▸ EXERCISE DIRECTIONS:
Give back only the lines from the one with "yellow brick D4" through the last line of the data, exactly as they appear.

▸ RAW DATA:
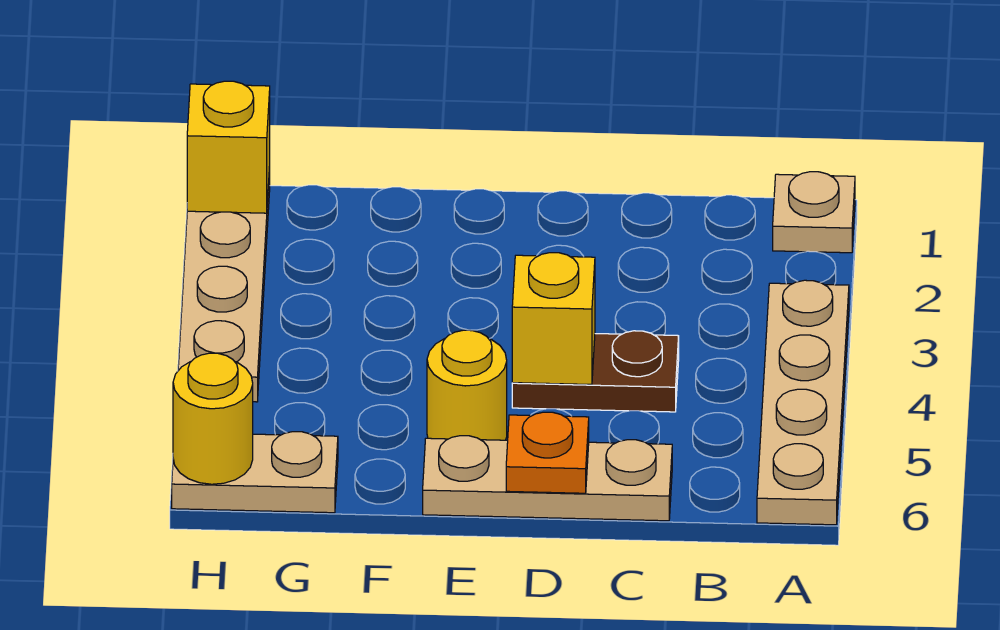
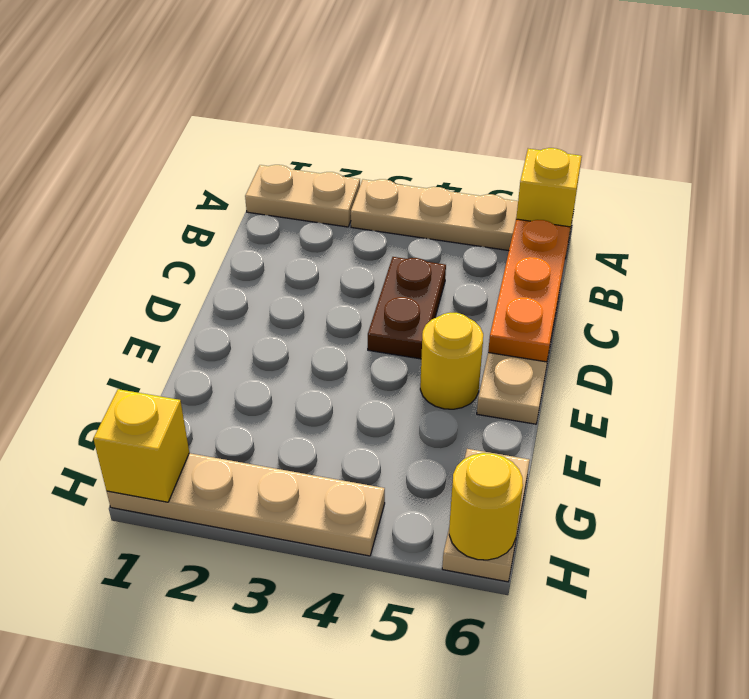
tan plate A1 level 1 -> tan plate A1:A2 level 1
yellow brick D4 level 2 -> yellow brick A6 level 2
orange plate D6 level 2 -> orange plate B6:D6 level 2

▸ OUTPUT OF THE EXERCISE:
yellow brick D4 level 2 -> yellow brick A6 level 2
orange plate D6 level 2 -> orange plate B6:D6 level 2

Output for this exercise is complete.